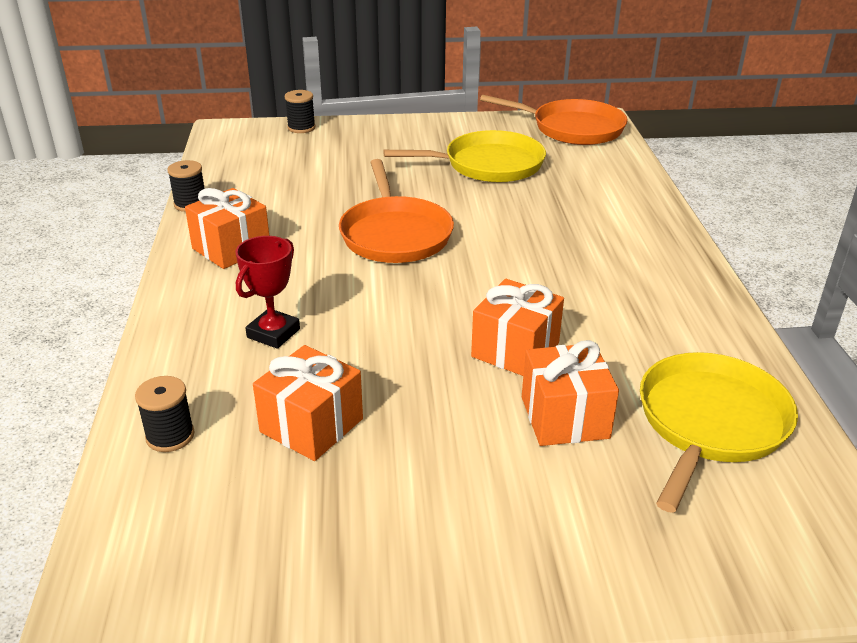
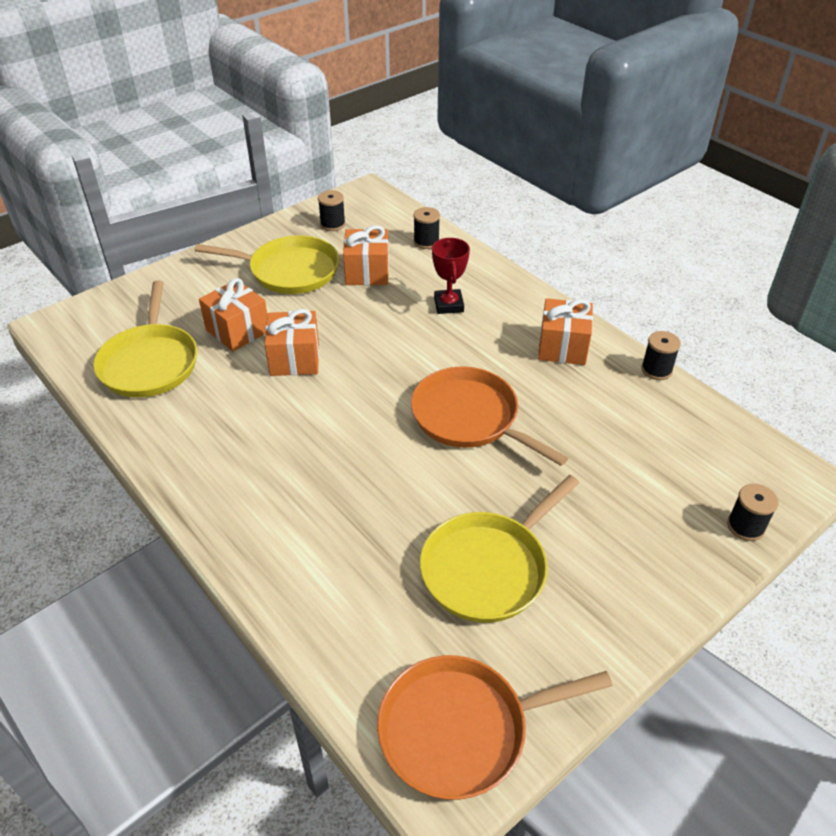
camera: 145 degrees right, 10 degrees up
(257, 555) = (332, 224): none -> black spool
(419, 484) = (290, 271): none -> yellow pan

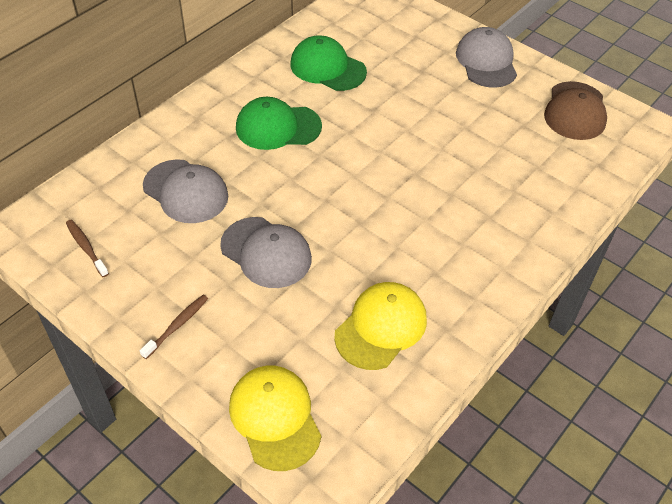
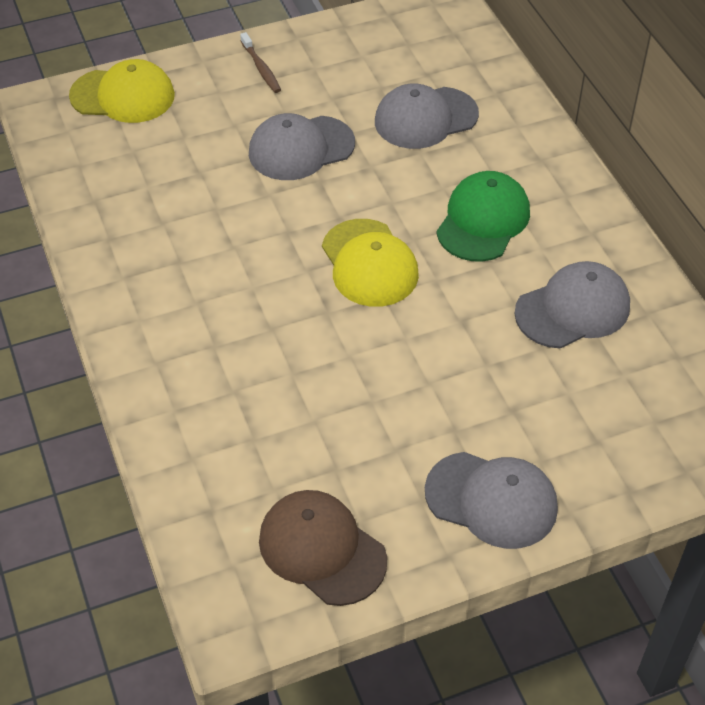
camera: 120 degrees right, 0 degrees up
(86, 248) = (395, 37): brown toothbrush -> none
(327, 68) = (573, 309): green cap -> grey cap
(381, 327) = (150, 193): yellow cap -> yellow cap (369, 263)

Work item: Only the text of the material belongs in your copy, which must match the original exactly.

Answer below:
camera: 145 degrees right, 10 degrees up
(257, 555) = (332, 224): none -> black spool
(419, 484) = (290, 271): none -> yellow pan

camera: 120 degrees right, 0 degrees up
(86, 248) = (395, 37): brown toothbrush -> none
(327, 68) = (573, 309): green cap -> grey cap
(381, 327) = (150, 193): yellow cap -> yellow cap (369, 263)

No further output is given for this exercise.